DIRECTIONS: Repeat the records below verbatim and include no pictures.

(Object change listings)
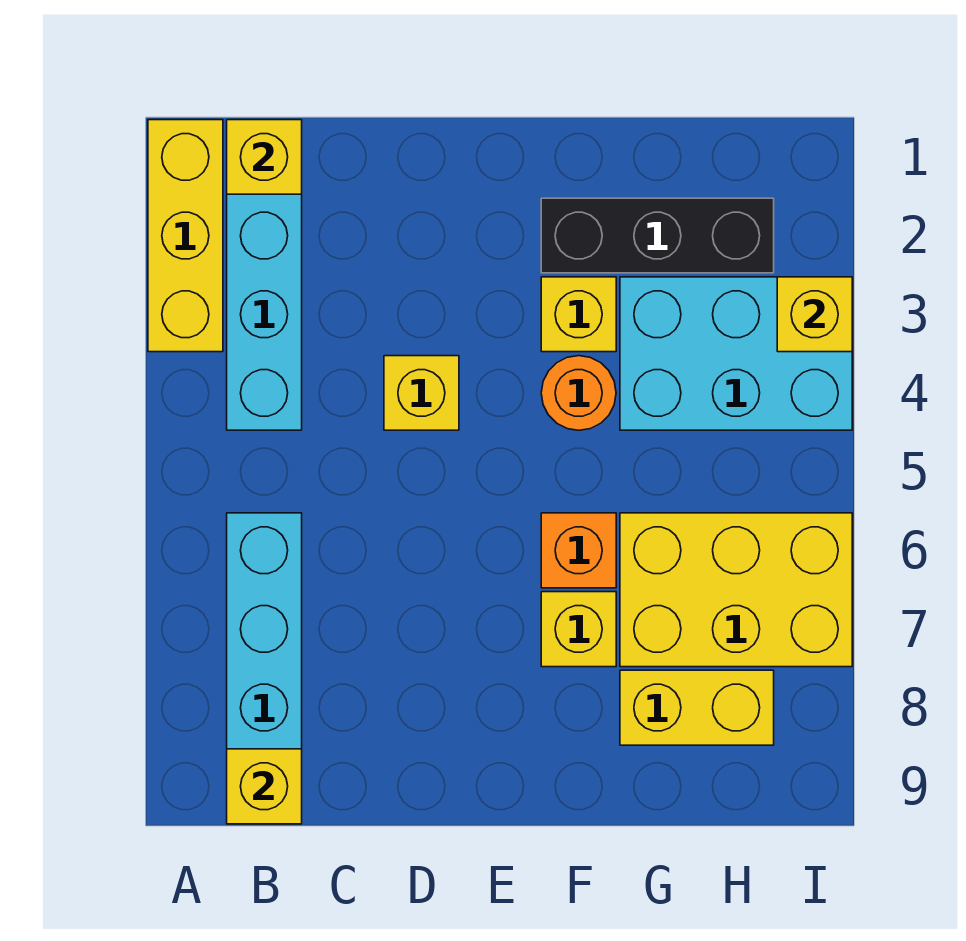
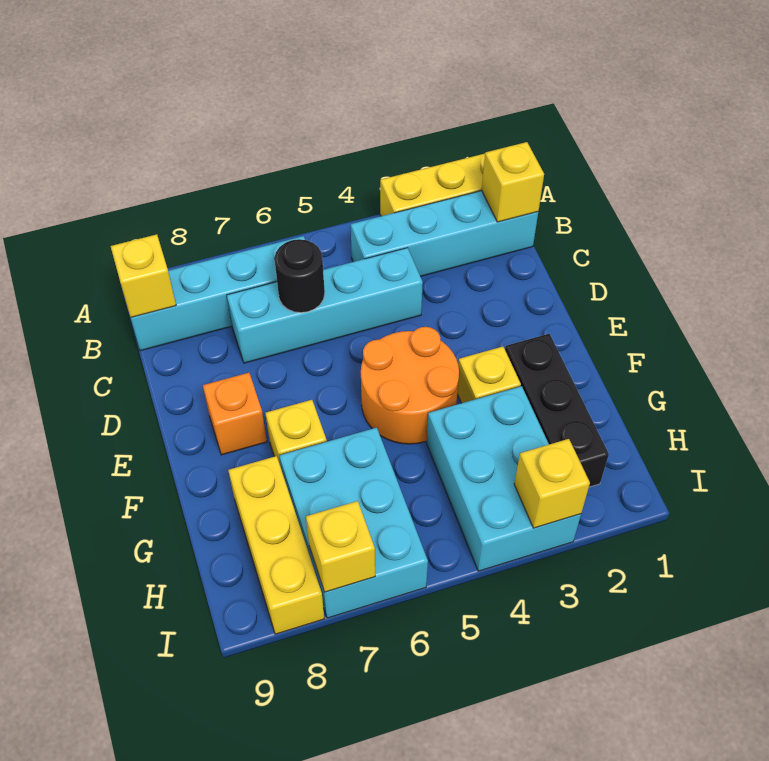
none -> cyan brick C4:C7 level 1
none -> black round brick C6 level 2
yellow brick D4 level 1 -> yellow brick I7 level 2
orange round brick F4 level 1 -> orange round brick E4:F5 level 1
orange brick F6 level 1 -> orange brick E8 level 1
yellow brick G6:I7 level 1 -> cyan brick G6:I7 level 1
yellow brick G8:H8 level 1 -> yellow brick G8:I8 level 1

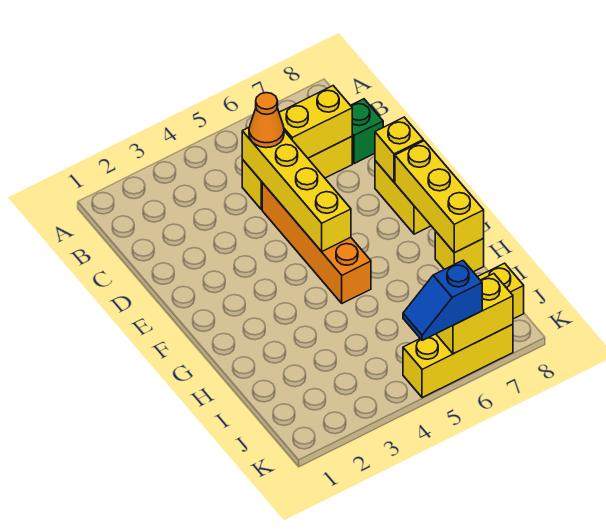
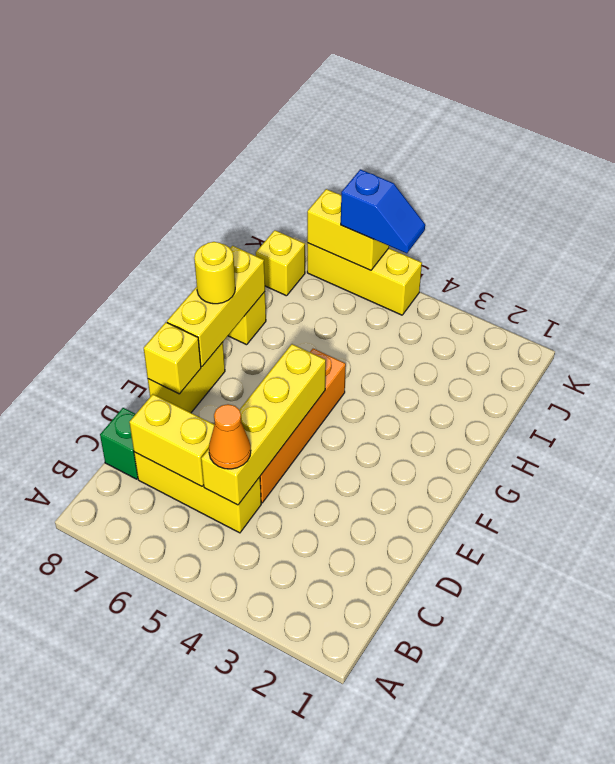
none -> yellow round brick G8 level 3

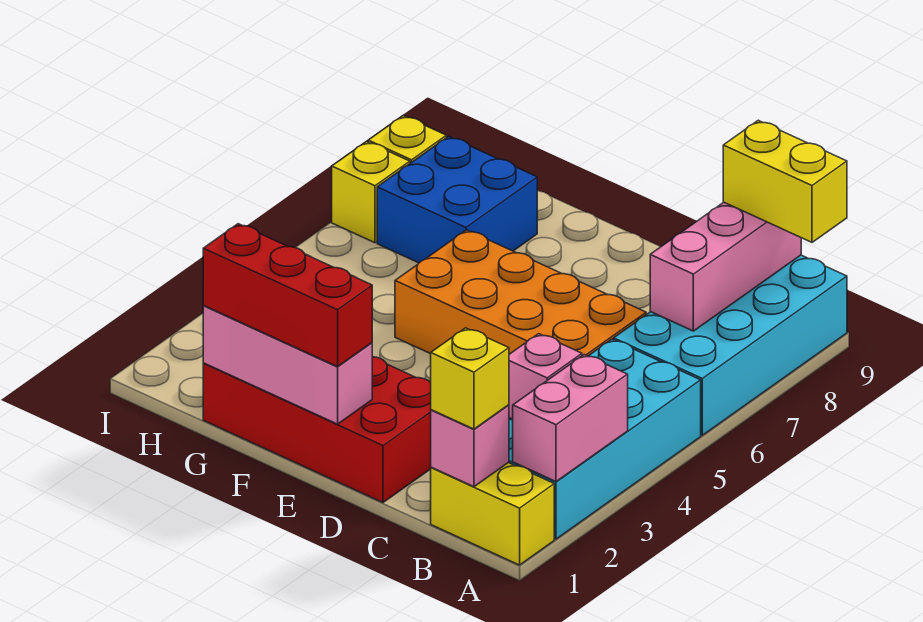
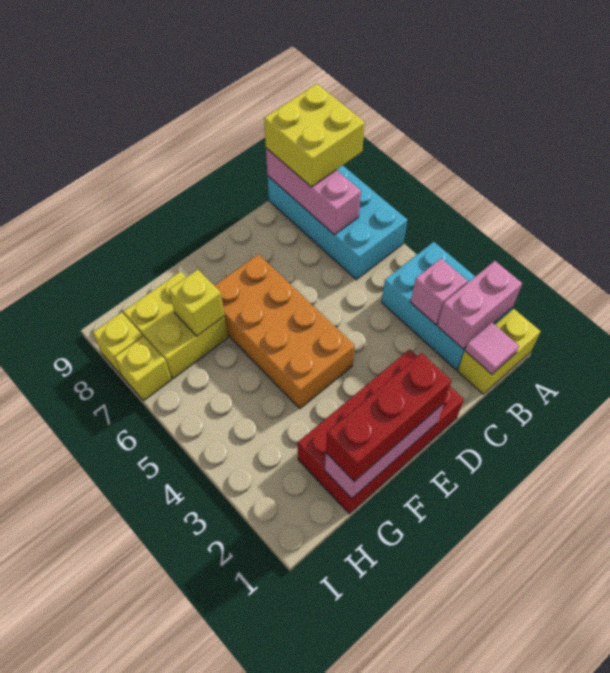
cyan brick A2:B5 level 1 -> cyan brick A2:B4 level 1
pink brick A2:A3 level 2 -> pink brick A2:B2 level 2
yellow brick A9:B9 level 3 -> yellow brick A8:B9 level 3
pink brick B1 level 2 -> pink tile B1 level 2
yellow brick B1 level 3 -> yellow brick G7 level 2
orange brick C5:F6 level 1 -> orange brick E4:F7 level 1
blue brick G7:H8 level 1 -> yellow brick G7:H8 level 1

WRITTEN ANSWER:
none -> cyan brick C4:C7 level 1
none -> black round brick C6 level 2
yellow brick D4 level 1 -> yellow brick I7 level 2
orange round brick F4 level 1 -> orange round brick E4:F5 level 1
orange brick F6 level 1 -> orange brick E8 level 1
yellow brick G6:I7 level 1 -> cyan brick G6:I7 level 1
yellow brick G8:H8 level 1 -> yellow brick G8:I8 level 1

none -> yellow round brick G8 level 3

cyan brick A2:B5 level 1 -> cyan brick A2:B4 level 1
pink brick A2:A3 level 2 -> pink brick A2:B2 level 2
yellow brick A9:B9 level 3 -> yellow brick A8:B9 level 3
pink brick B1 level 2 -> pink tile B1 level 2
yellow brick B1 level 3 -> yellow brick G7 level 2
orange brick C5:F6 level 1 -> orange brick E4:F7 level 1
blue brick G7:H8 level 1 -> yellow brick G7:H8 level 1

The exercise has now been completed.